**WHAT TO WORK ON:** Within the records, find every line that includes the word "replace" and copy it.

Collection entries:
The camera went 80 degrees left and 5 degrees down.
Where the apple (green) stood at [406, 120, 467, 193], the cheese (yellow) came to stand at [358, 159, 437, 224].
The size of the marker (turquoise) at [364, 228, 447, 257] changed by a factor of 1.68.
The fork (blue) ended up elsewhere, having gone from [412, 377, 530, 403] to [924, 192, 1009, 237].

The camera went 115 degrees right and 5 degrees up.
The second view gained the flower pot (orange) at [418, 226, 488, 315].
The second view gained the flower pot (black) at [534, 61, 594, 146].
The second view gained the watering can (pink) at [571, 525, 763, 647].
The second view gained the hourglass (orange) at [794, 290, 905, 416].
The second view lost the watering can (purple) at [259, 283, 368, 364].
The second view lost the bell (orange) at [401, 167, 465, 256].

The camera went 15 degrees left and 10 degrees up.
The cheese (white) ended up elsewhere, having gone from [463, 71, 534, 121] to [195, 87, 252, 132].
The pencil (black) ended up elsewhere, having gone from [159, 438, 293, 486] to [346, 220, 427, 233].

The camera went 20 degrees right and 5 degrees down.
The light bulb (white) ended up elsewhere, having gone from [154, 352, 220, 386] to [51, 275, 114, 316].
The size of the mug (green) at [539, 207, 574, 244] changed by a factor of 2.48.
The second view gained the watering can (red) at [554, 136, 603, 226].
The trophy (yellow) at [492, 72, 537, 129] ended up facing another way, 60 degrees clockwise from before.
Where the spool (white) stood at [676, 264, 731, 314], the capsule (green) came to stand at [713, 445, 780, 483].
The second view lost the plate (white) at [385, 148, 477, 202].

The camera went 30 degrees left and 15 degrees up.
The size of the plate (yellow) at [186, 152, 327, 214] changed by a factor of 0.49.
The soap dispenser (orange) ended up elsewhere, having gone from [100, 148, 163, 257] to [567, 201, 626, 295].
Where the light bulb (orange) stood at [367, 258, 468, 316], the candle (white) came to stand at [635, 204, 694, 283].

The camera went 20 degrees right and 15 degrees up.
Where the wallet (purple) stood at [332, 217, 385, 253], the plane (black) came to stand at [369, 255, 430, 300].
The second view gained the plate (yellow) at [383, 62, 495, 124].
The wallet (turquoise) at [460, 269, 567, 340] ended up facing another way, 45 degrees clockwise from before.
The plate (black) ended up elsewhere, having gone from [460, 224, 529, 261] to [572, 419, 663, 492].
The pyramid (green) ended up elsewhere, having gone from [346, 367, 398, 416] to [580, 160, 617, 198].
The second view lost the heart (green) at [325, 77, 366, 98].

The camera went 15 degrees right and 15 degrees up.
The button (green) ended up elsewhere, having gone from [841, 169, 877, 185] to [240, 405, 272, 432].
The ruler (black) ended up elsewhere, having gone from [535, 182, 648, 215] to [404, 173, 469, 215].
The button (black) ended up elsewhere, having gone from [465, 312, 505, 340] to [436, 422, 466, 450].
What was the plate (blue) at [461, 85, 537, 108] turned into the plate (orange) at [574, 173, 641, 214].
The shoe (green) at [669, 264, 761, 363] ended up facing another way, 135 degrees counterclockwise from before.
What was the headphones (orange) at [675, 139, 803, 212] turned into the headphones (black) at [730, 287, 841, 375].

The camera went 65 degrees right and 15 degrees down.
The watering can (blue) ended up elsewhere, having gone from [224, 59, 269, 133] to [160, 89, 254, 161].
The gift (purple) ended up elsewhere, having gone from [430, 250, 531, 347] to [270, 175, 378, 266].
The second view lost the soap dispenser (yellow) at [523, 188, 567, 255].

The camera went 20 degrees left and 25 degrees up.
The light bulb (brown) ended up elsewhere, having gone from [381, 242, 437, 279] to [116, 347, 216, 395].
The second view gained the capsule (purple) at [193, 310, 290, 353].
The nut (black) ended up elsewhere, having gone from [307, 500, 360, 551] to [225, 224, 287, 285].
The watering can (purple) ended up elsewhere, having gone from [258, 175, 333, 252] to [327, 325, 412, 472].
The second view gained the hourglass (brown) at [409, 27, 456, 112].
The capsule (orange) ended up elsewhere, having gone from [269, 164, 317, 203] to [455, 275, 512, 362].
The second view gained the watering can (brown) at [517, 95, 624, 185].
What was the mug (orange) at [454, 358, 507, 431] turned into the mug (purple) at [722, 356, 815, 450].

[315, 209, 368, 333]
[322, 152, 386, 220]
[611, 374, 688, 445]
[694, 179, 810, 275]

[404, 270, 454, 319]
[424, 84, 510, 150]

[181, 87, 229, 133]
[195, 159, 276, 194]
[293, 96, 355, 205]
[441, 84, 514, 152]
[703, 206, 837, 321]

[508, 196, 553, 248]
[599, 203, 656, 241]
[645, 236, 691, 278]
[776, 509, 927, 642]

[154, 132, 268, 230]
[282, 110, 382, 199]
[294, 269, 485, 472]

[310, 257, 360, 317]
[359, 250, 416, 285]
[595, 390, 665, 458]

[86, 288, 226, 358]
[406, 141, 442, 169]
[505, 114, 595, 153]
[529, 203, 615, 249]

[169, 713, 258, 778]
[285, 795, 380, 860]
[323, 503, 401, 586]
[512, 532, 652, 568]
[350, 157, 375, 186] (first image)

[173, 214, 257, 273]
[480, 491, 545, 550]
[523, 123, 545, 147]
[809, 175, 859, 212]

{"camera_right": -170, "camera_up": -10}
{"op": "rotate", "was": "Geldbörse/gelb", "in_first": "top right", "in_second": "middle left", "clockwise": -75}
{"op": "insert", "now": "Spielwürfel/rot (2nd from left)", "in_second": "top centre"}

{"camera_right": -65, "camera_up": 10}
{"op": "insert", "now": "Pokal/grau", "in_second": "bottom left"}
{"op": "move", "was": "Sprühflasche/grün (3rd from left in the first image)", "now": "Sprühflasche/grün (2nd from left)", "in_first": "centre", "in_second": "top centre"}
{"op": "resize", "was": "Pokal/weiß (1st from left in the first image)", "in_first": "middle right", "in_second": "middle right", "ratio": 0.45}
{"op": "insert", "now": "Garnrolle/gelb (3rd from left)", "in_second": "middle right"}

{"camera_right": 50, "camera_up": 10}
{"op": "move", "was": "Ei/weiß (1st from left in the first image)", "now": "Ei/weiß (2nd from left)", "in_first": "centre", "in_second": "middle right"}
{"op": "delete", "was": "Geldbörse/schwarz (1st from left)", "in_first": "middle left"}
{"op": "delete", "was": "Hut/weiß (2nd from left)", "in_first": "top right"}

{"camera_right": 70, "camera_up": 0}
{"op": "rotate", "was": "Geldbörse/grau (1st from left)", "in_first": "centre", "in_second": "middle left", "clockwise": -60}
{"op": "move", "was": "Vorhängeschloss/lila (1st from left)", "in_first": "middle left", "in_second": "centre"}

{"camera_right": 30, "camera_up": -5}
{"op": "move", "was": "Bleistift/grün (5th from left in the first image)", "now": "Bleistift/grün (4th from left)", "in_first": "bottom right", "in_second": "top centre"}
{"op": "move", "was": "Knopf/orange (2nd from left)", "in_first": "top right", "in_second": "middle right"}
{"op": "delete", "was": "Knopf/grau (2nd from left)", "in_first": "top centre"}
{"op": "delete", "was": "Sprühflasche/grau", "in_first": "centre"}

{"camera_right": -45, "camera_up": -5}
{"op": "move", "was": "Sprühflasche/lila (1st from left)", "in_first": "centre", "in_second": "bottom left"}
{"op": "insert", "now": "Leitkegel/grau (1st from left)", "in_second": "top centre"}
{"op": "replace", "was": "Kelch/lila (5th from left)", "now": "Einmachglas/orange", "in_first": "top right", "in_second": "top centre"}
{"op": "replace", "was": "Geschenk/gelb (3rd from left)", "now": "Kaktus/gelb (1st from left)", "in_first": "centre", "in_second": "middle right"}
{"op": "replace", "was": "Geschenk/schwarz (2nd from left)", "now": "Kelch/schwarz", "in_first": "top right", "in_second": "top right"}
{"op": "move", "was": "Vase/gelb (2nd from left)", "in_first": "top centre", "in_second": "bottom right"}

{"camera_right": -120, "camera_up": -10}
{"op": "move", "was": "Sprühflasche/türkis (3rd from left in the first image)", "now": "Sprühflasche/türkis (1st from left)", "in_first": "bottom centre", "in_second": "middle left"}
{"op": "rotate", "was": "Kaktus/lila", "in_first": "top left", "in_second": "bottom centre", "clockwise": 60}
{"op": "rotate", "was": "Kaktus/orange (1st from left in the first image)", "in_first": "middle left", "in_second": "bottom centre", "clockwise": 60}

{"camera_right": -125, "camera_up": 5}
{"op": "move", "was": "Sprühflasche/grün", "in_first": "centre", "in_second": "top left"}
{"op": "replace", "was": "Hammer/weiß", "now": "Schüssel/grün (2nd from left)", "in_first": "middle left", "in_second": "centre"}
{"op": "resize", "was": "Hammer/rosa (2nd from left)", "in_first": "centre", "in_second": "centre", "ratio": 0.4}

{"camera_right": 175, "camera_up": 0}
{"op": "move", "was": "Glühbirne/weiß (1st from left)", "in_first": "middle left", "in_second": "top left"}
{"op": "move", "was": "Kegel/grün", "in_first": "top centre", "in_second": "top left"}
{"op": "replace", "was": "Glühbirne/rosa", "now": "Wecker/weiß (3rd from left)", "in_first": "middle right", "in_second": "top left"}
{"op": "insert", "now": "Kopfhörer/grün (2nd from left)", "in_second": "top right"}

**PROBLEM SOLUTION:**
{"op": "replace", "was": "Kelch/lila (5th from left)", "now": "Einmachglas/orange", "in_first": "top right", "in_second": "top centre"}
{"op": "replace", "was": "Geschenk/gelb (3rd from left)", "now": "Kaktus/gelb (1st from left)", "in_first": "centre", "in_second": "middle right"}
{"op": "replace", "was": "Geschenk/schwarz (2nd from left)", "now": "Kelch/schwarz", "in_first": "top right", "in_second": "top right"}
{"op": "replace", "was": "Hammer/weiß", "now": "Schüssel/grün (2nd from left)", "in_first": "middle left", "in_second": "centre"}
{"op": "replace", "was": "Glühbirne/rosa", "now": "Wecker/weiß (3rd from left)", "in_first": "middle right", "in_second": "top left"}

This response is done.